# [Task]
The required result is the number of lines below that hold the word "moved", stated without anything else.

# [Data to process]
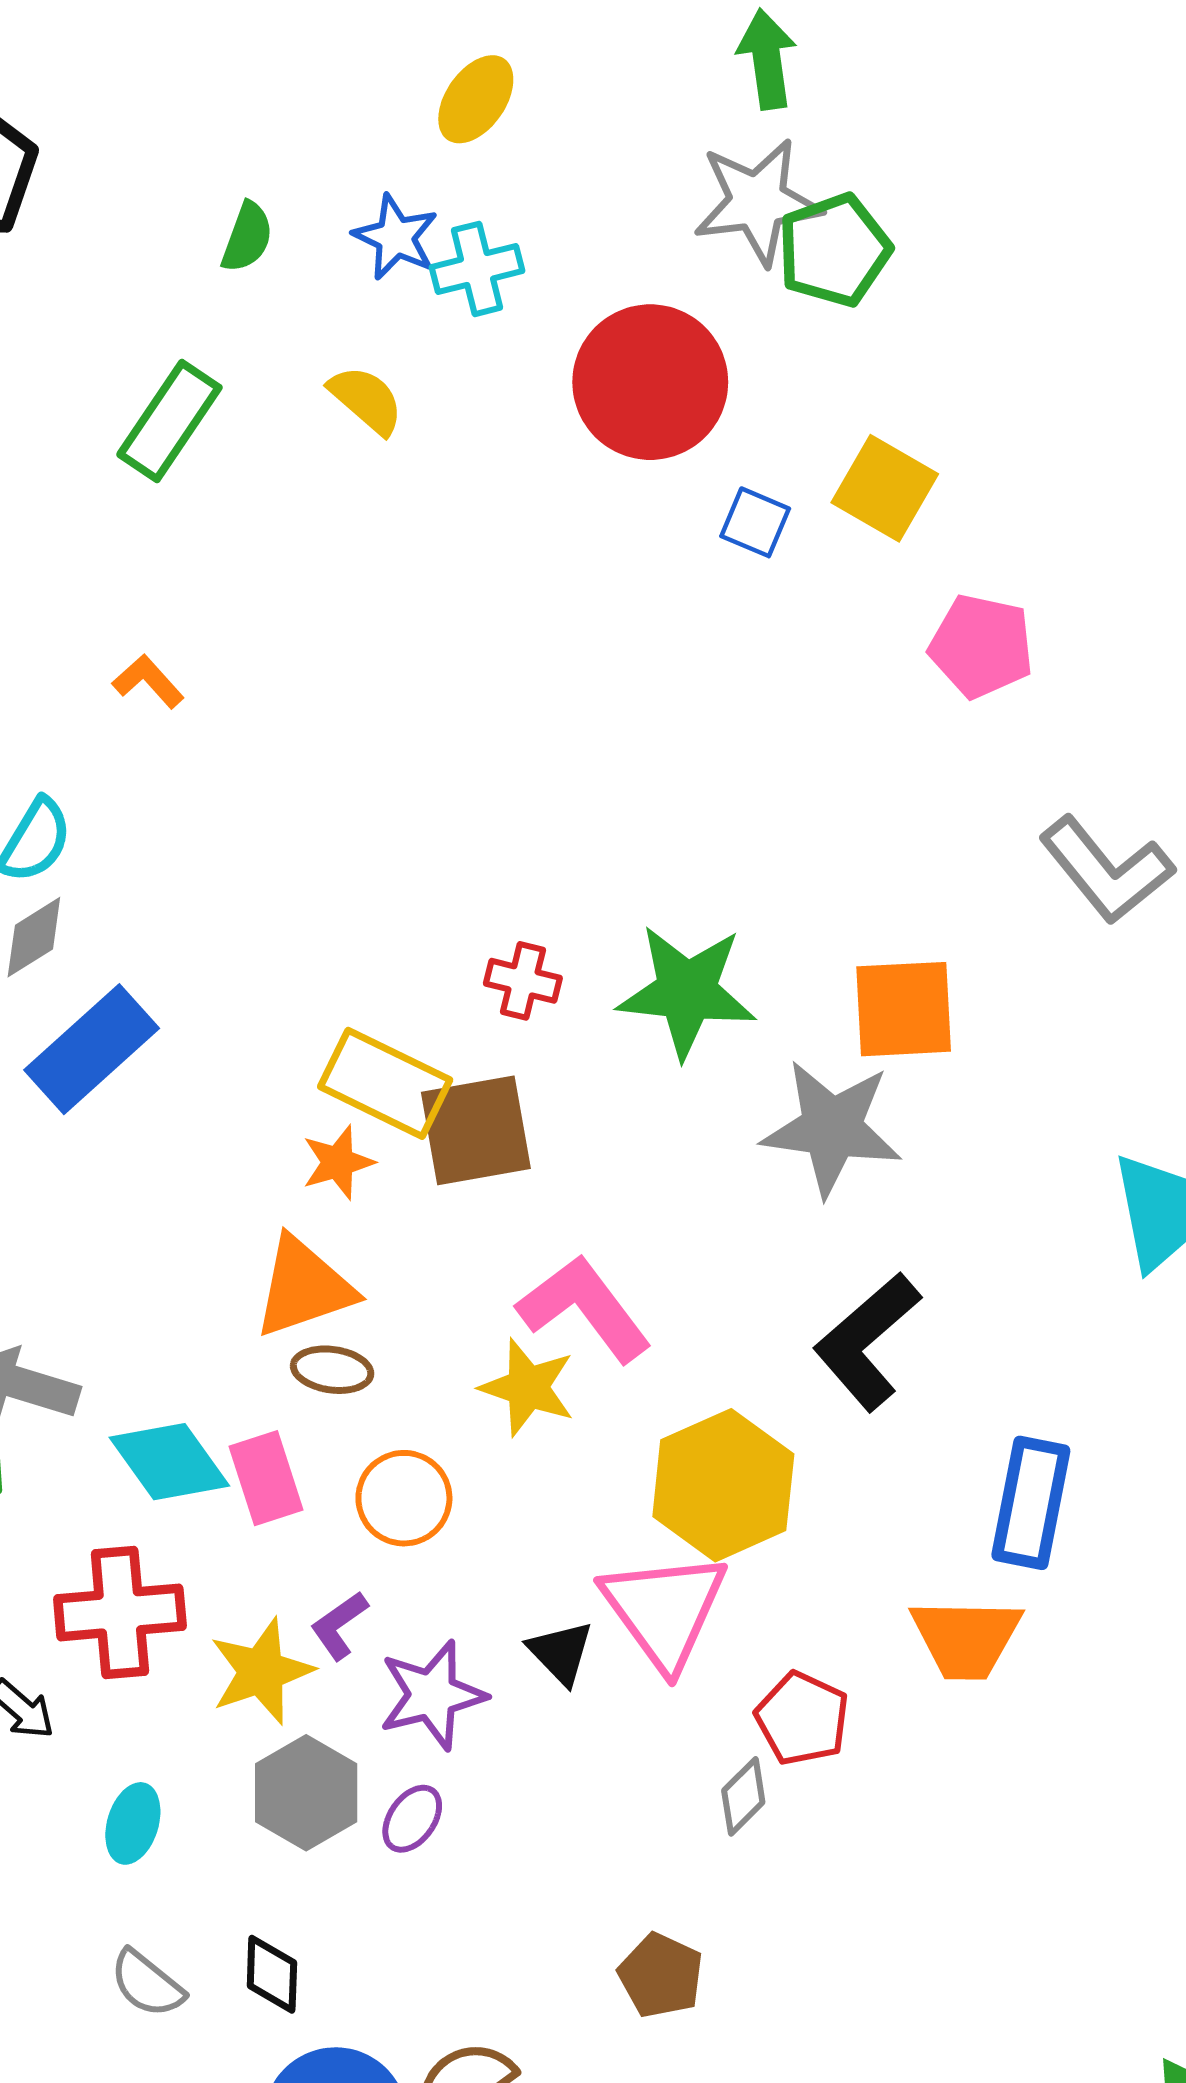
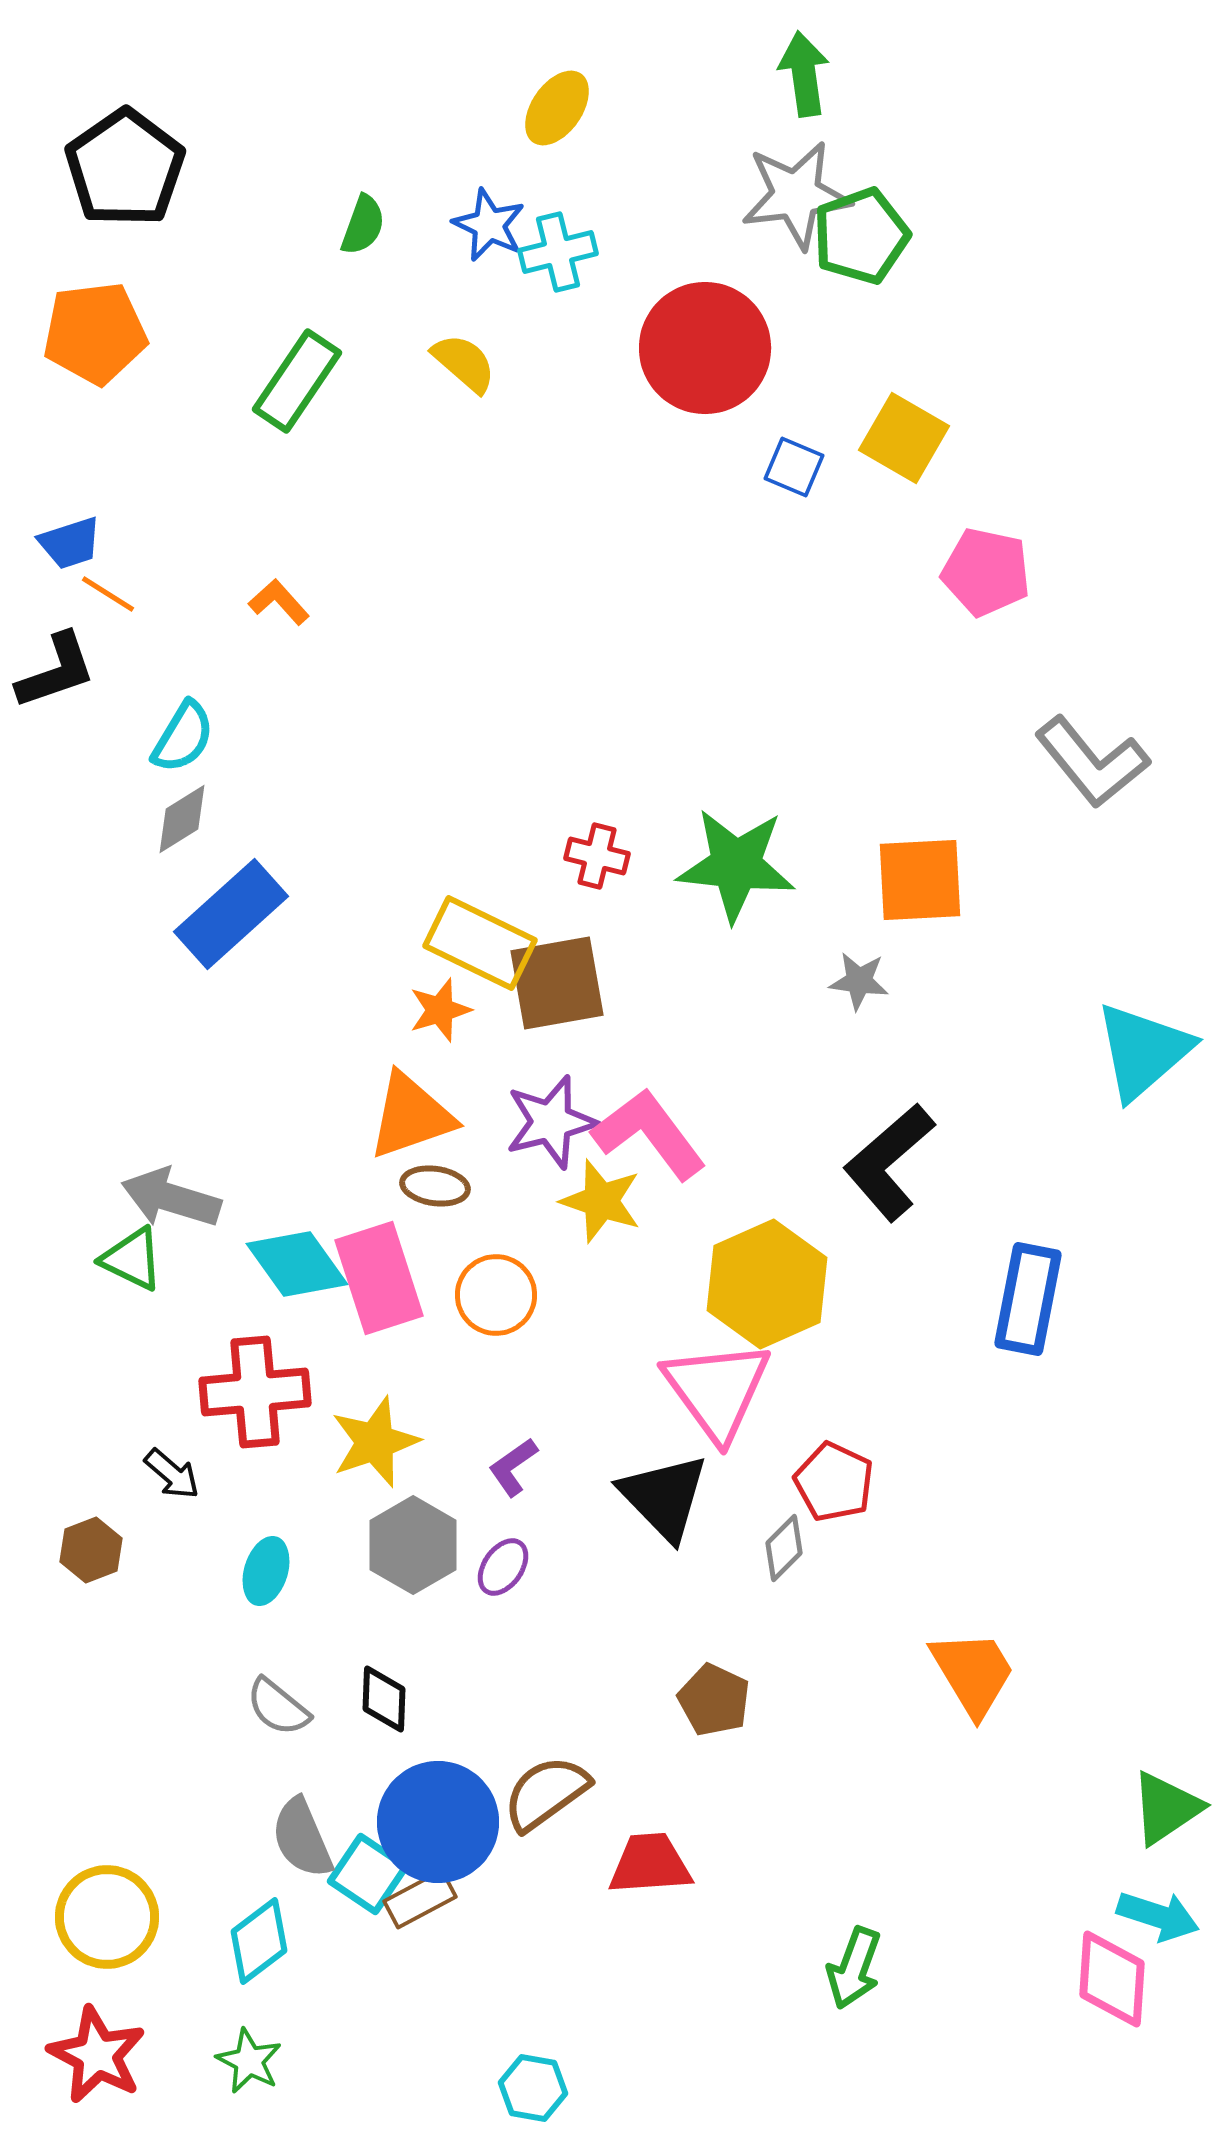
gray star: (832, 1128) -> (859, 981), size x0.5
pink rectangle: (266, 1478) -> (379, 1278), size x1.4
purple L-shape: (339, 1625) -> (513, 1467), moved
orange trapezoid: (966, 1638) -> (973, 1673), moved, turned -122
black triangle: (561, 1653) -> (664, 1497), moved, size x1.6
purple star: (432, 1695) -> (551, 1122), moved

---

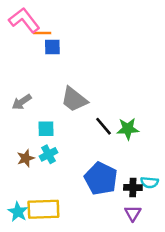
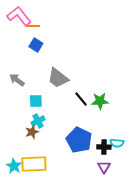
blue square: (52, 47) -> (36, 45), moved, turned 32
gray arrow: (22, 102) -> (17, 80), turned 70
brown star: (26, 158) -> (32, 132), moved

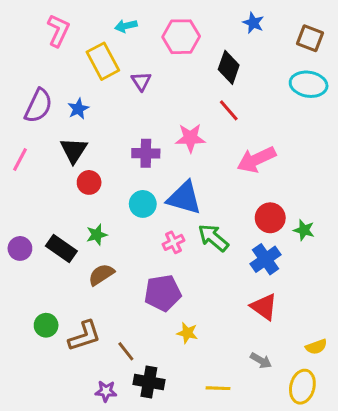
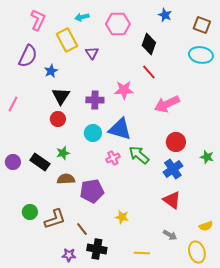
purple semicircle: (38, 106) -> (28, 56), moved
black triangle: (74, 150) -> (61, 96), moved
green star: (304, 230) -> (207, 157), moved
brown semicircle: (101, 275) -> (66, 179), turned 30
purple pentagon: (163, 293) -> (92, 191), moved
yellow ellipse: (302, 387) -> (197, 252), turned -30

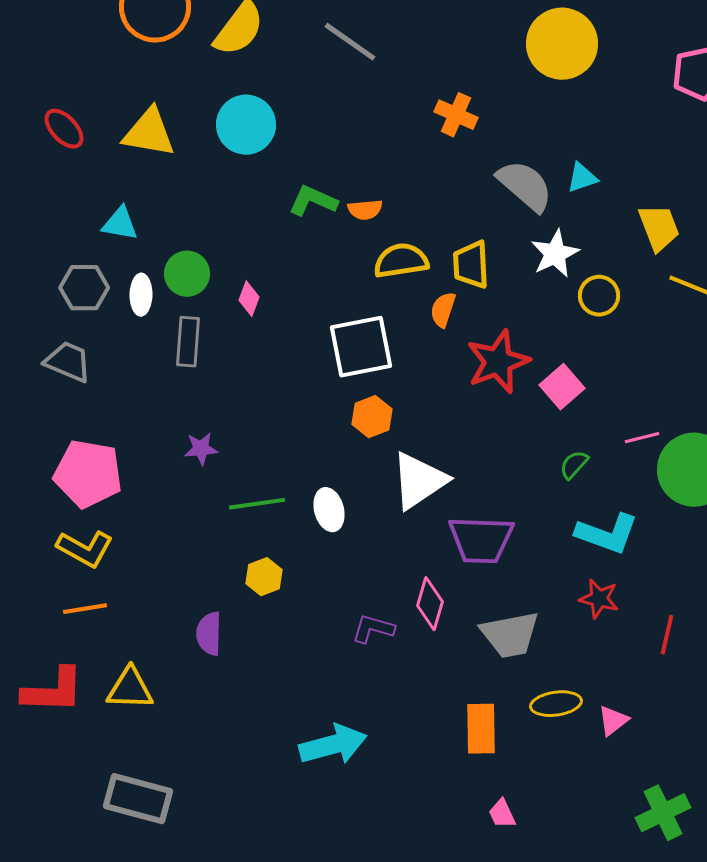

# [Result for this task]
10